▶ Assignment:
Give the listing again, word for word, and let no picture into it.

▶ Entries provided:
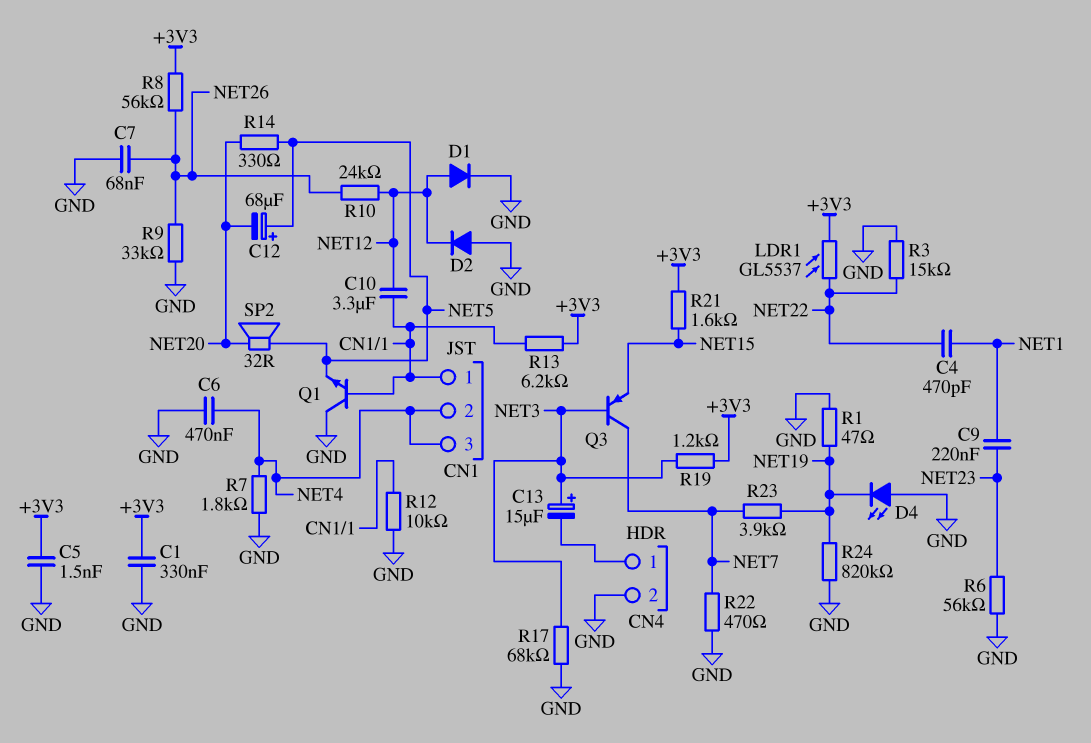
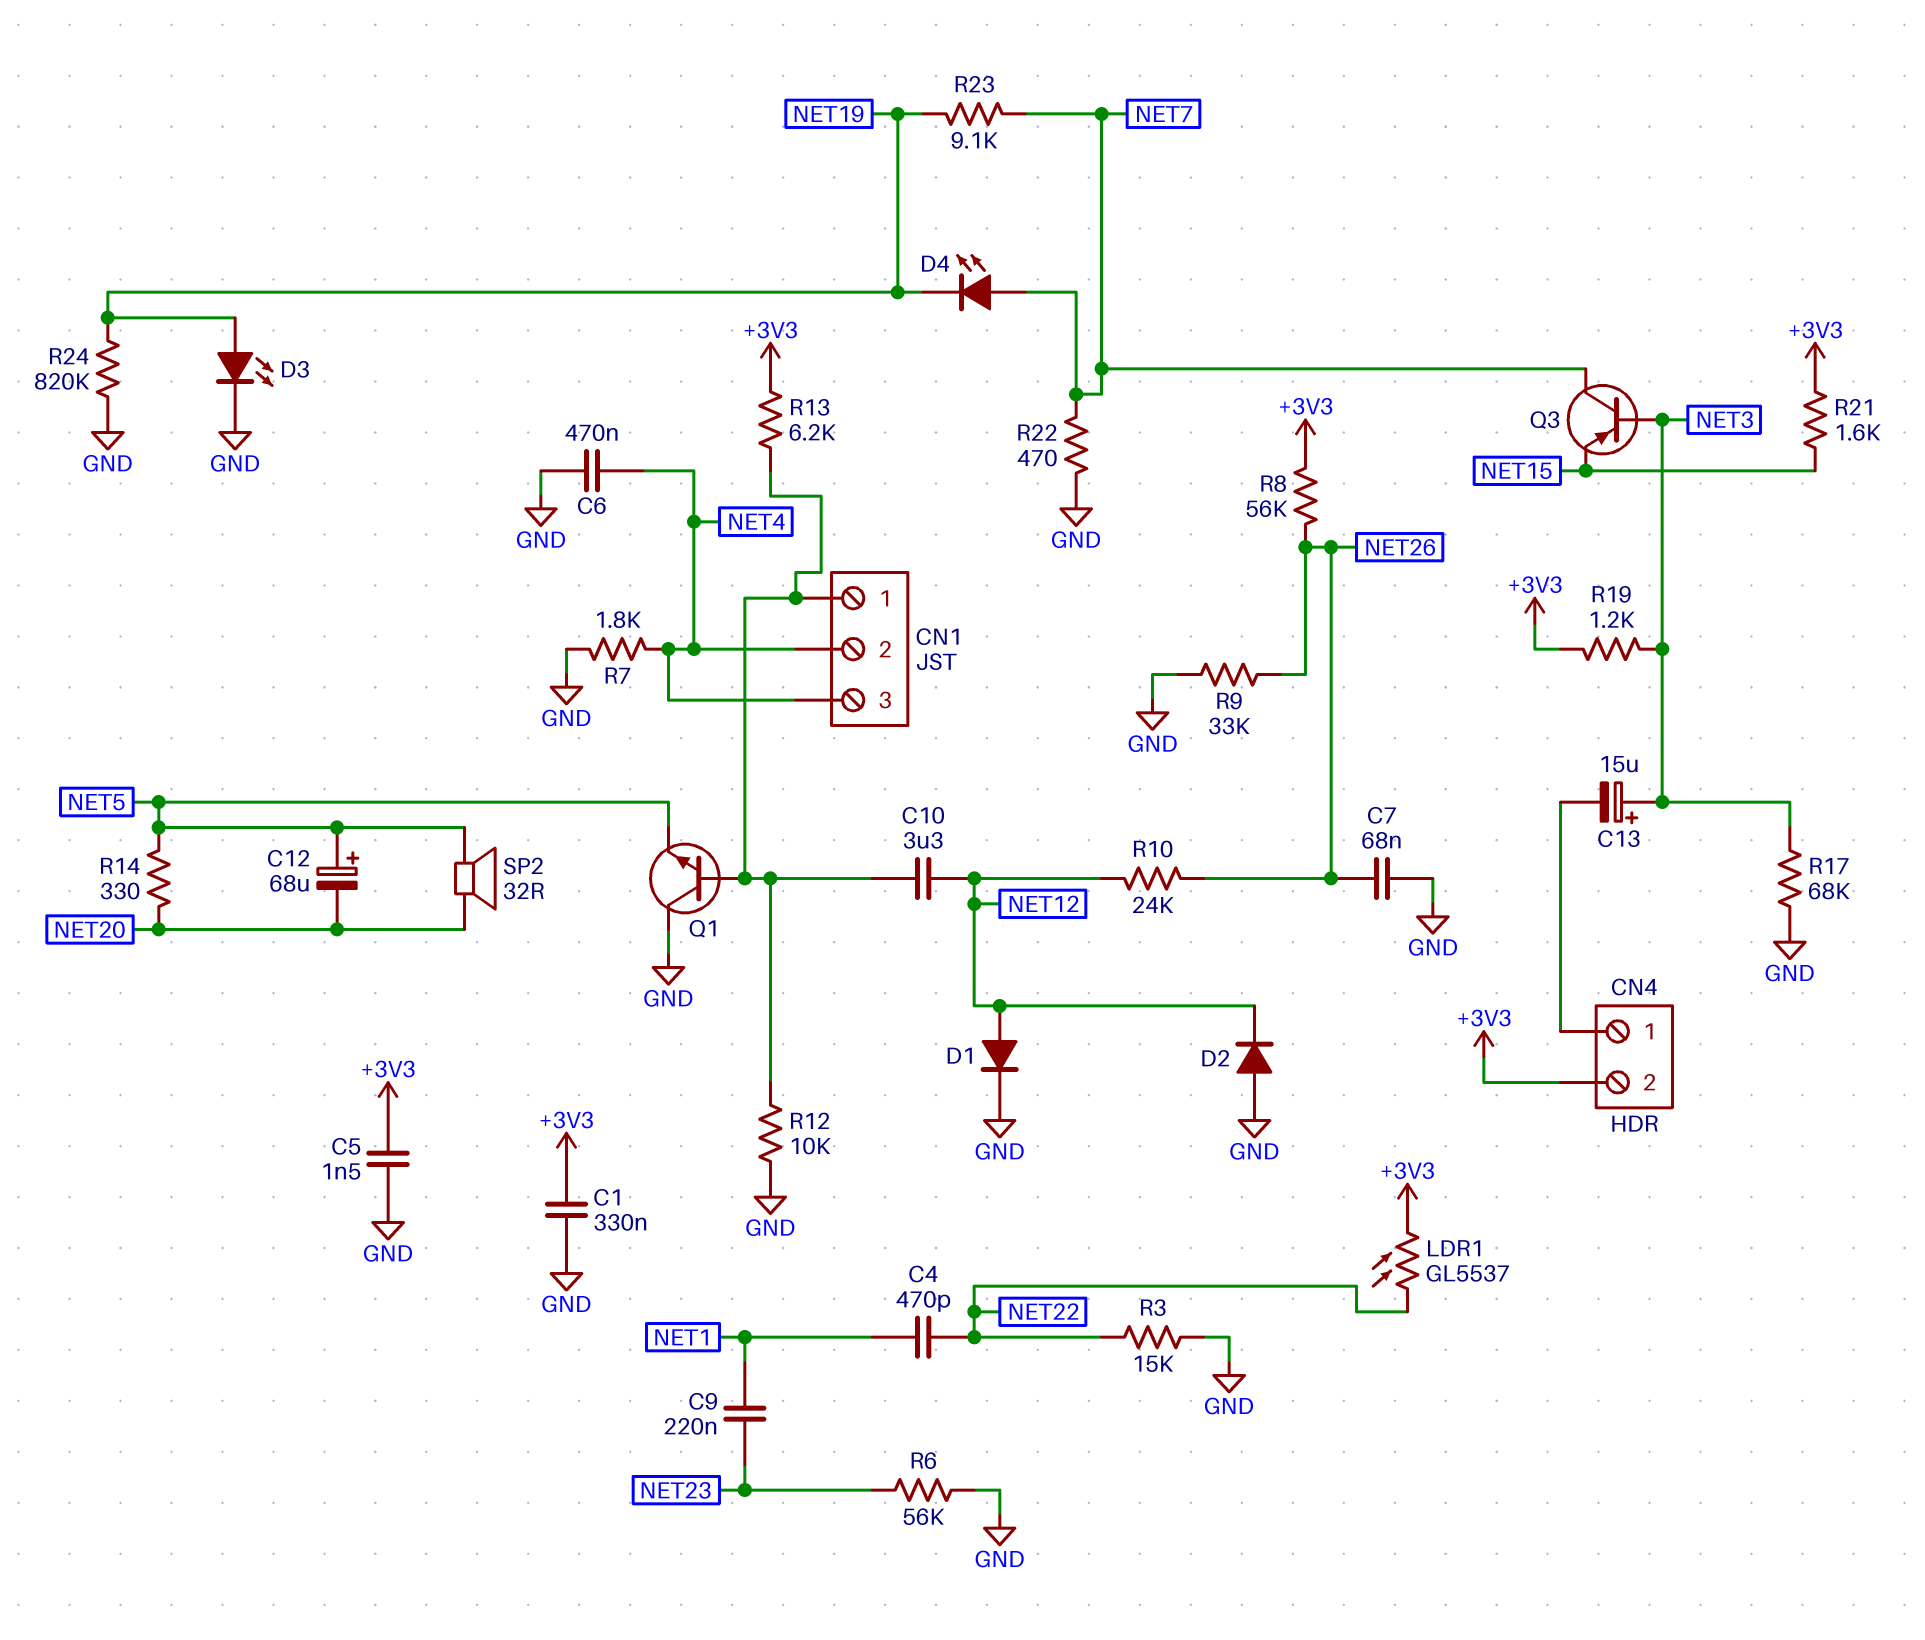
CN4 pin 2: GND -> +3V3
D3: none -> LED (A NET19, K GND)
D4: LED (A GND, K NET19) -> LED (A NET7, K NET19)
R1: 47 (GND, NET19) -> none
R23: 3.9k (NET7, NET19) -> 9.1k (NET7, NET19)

▶ Solution for this exercise:
CN4 pin 2: GND -> +3V3
D3: none -> LED (A NET19, K GND)
D4: LED (A GND, K NET19) -> LED (A NET7, K NET19)
R1: 47 (GND, NET19) -> none
R23: 3.9k (NET7, NET19) -> 9.1k (NET7, NET19)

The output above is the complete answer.